(Coordinate-based object records)
* * *

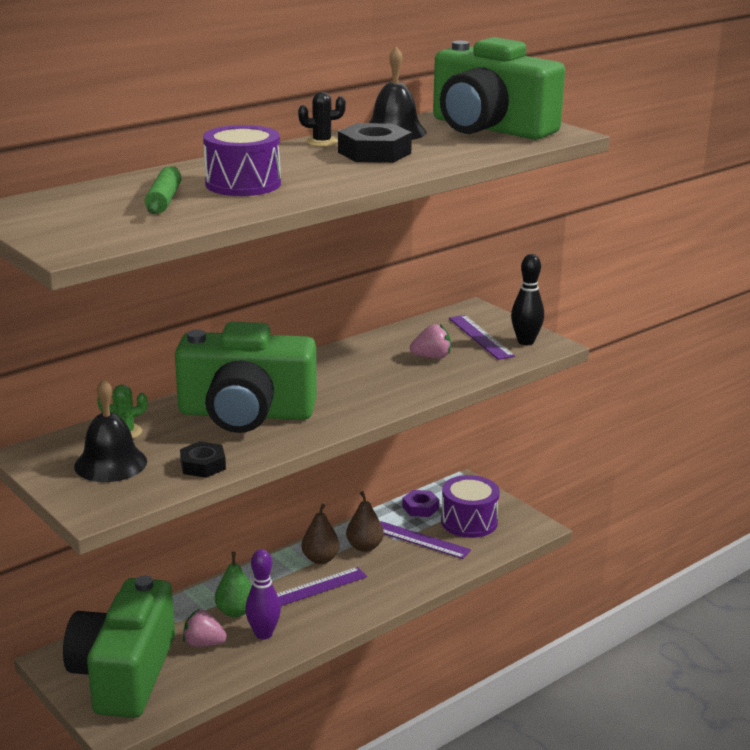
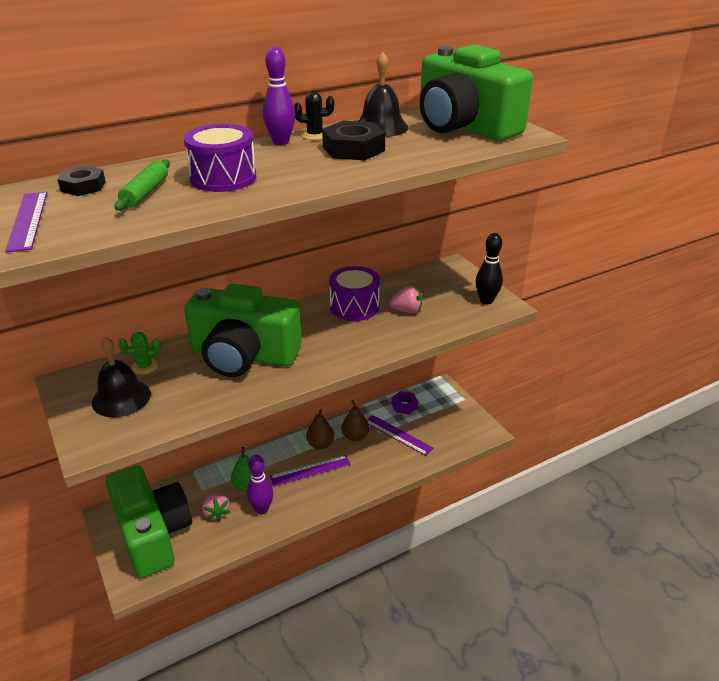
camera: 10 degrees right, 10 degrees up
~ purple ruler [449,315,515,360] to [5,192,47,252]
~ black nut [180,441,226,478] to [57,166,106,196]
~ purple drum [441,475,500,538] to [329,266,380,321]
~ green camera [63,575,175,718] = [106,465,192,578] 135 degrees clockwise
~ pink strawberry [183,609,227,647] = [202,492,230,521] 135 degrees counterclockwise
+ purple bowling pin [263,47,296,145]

* * *

| Instructions to follow |
Output the entries above exactly as given, but strip out the pictures.

| Exercise result |
camera: 10 degrees right, 10 degrees up
~ purple ruler [449,315,515,360] to [5,192,47,252]
~ black nut [180,441,226,478] to [57,166,106,196]
~ purple drum [441,475,500,538] to [329,266,380,321]
~ green camera [63,575,175,718] = [106,465,192,578] 135 degrees clockwise
~ pink strawberry [183,609,227,647] = [202,492,230,521] 135 degrees counterclockwise
+ purple bowling pin [263,47,296,145]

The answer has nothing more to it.